• _DIRECTIONS FOR THIS TASK_:
As the answer, give a copy of each line below that includes the word "relocated".

• _DATA BLOCK_:

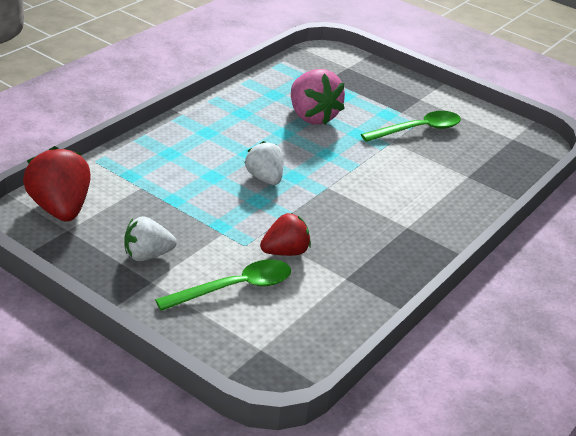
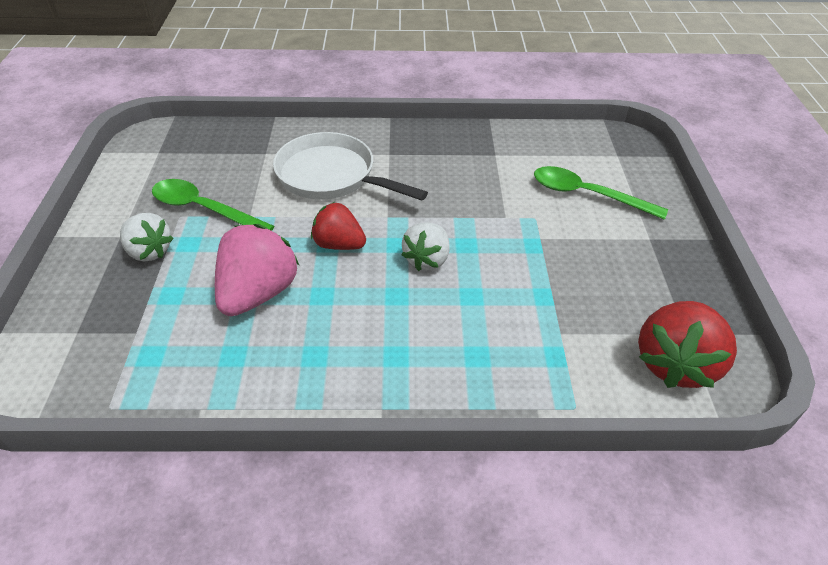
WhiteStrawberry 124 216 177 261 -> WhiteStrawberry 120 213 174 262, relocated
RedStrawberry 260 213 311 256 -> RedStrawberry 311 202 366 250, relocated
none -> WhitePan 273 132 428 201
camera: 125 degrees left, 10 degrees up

• _TASK OUTPUT_:
WhiteStrawberry 124 216 177 261 -> WhiteStrawberry 120 213 174 262, relocated
RedStrawberry 260 213 311 256 -> RedStrawberry 311 202 366 250, relocated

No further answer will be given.